Stored entries =

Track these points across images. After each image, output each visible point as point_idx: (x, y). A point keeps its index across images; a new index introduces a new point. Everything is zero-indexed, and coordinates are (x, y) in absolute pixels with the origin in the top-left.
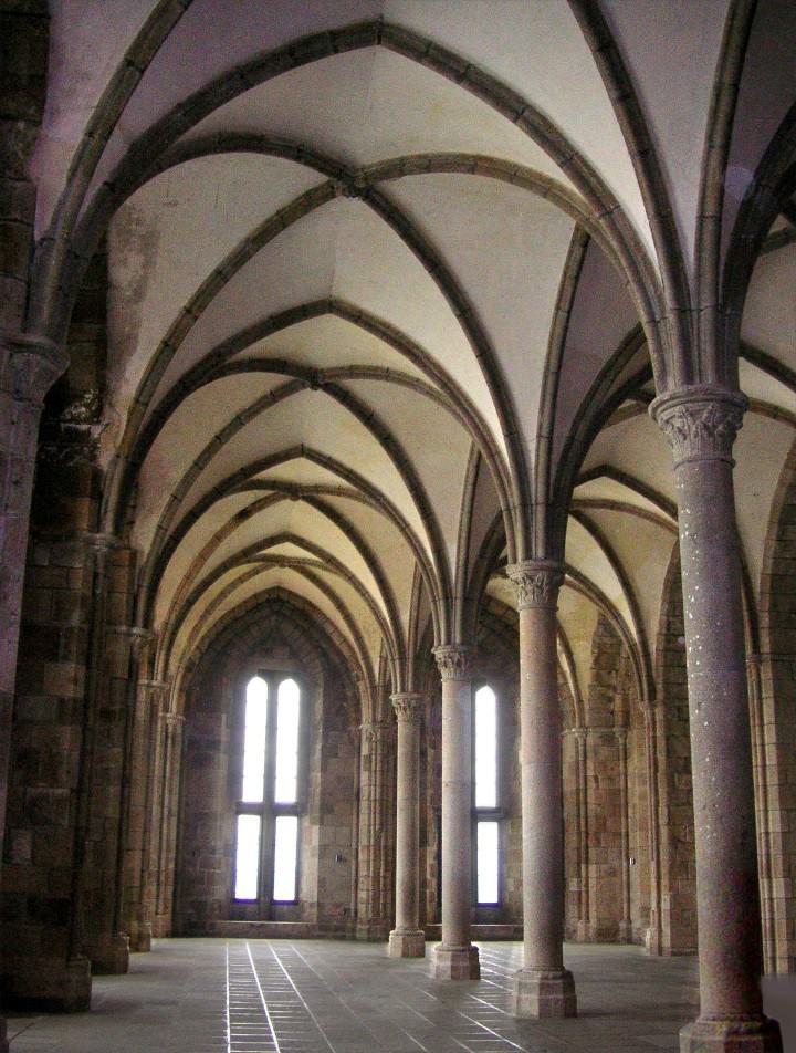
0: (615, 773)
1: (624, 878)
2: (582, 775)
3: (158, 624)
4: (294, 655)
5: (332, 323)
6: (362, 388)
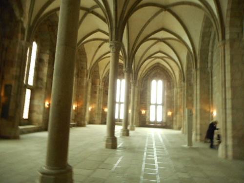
3: (88, 68)
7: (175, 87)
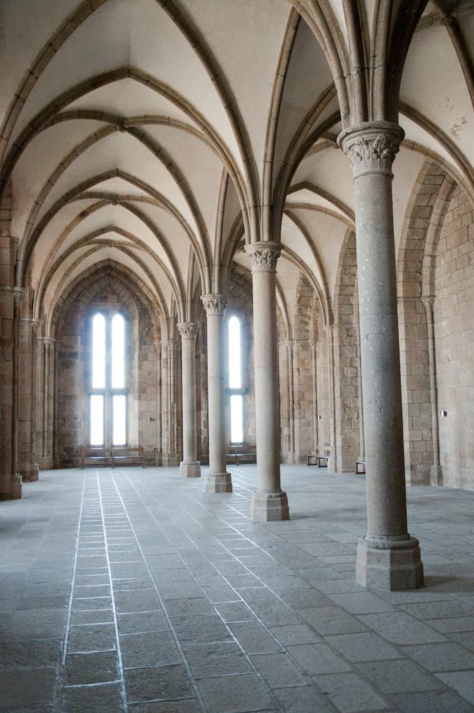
0: (309, 367)
1: (315, 427)
2: (290, 367)
3: (34, 284)
4: (119, 300)
5: (131, 84)
6: (152, 130)
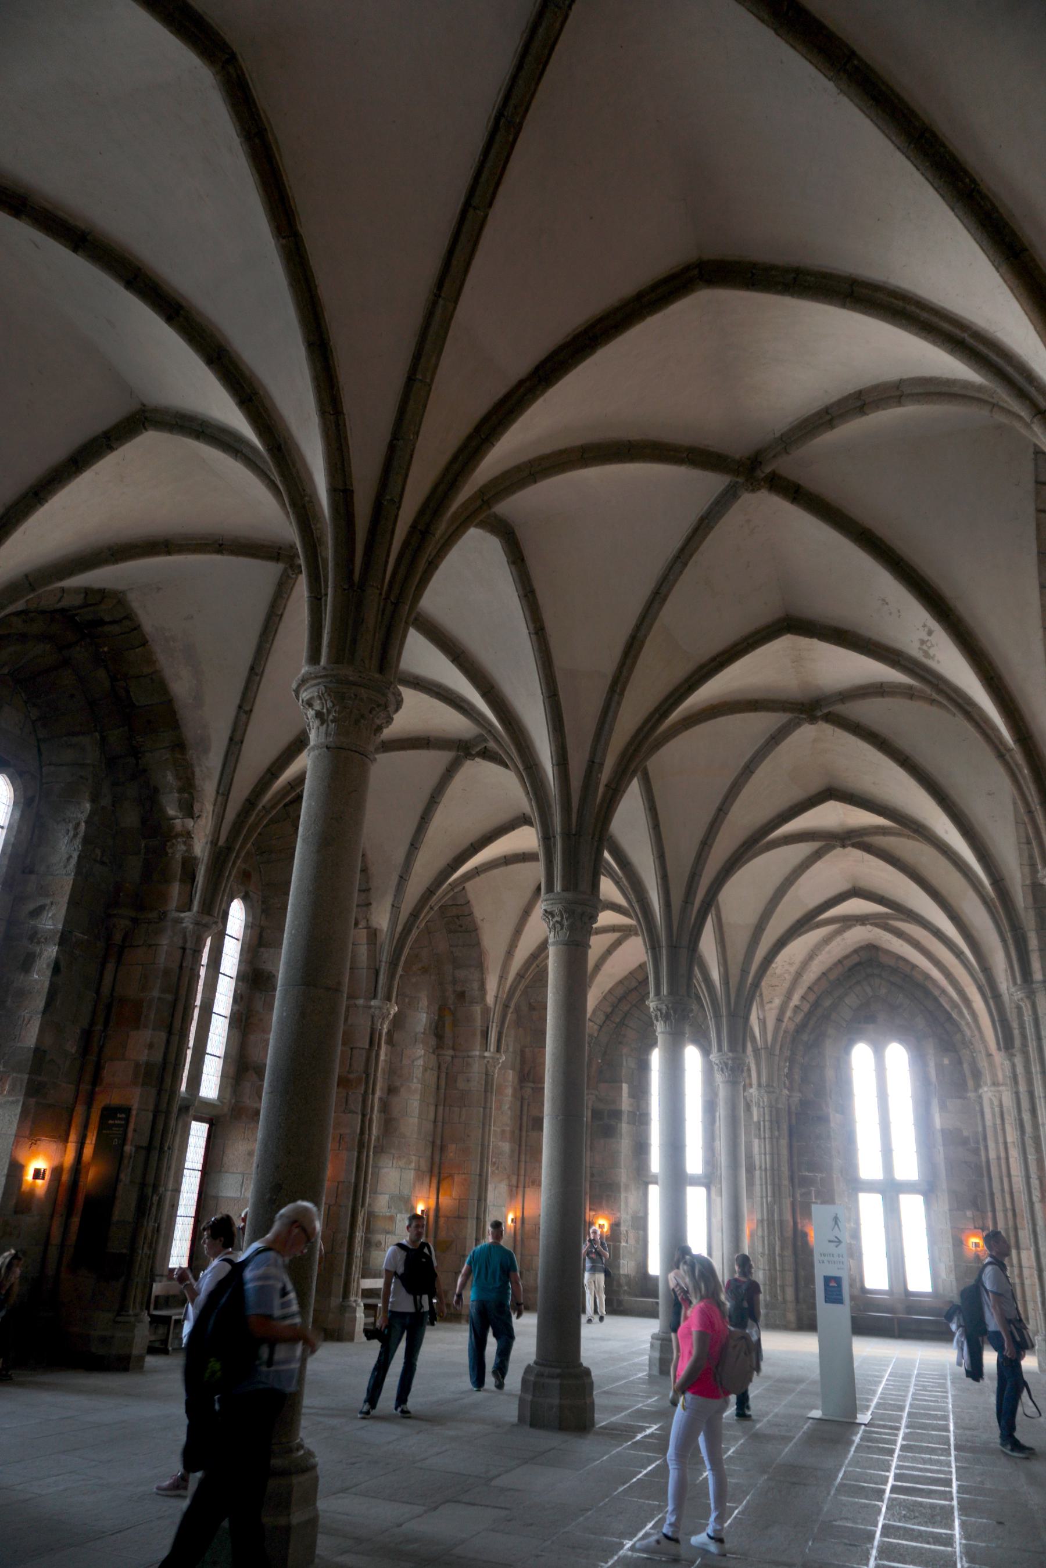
2: (1001, 1140)
3: (490, 999)
7: (987, 1077)
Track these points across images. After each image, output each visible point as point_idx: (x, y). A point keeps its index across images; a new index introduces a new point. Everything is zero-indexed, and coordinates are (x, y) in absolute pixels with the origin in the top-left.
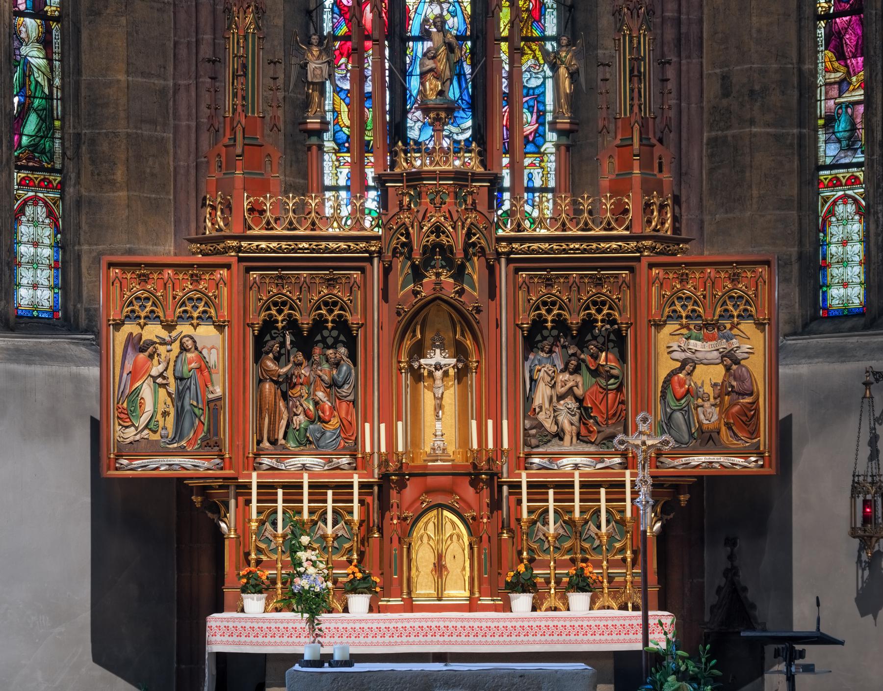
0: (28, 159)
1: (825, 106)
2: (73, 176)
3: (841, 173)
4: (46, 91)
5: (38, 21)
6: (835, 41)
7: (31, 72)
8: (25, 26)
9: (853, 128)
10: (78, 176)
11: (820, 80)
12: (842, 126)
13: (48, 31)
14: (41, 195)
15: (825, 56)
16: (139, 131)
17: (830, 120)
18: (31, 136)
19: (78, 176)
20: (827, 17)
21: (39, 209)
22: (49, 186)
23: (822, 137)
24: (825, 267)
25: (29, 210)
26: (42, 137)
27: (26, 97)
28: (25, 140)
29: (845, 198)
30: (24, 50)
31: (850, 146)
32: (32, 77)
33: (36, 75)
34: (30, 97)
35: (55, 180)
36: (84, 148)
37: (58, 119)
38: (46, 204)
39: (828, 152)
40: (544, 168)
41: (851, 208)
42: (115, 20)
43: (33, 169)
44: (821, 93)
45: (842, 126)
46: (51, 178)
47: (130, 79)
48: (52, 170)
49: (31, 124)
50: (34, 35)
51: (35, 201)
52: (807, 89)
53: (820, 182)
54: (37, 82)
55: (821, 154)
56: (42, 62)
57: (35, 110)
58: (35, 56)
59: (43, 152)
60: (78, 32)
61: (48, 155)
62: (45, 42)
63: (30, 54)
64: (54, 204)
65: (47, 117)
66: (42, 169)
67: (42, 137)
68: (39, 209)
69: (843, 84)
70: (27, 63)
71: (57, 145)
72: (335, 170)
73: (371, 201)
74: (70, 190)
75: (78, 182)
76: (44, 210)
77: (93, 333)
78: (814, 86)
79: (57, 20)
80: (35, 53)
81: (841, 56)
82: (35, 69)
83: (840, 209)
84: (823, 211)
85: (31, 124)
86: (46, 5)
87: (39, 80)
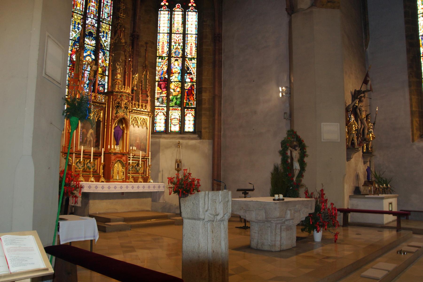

Exercise instructions =
Reproduce the lines verbatim, starting at the first line of the records and ending at the line that contains "3: (88, 68)", with both ends included. Omit the pictures from your output.

Reply =
Track these points across images. After each image, output each visible point as point_idx: (x, y). A point keeps its index across images; a new index introduces a new point. Everything is zero-indexed, and coordinates are (x, y) in absolute pixels with the origin in the top-left.
0: (615, 773)
1: (624, 878)
2: (582, 775)
3: (158, 624)
4: (294, 655)
5: (332, 323)
6: (362, 388)
3: (88, 68)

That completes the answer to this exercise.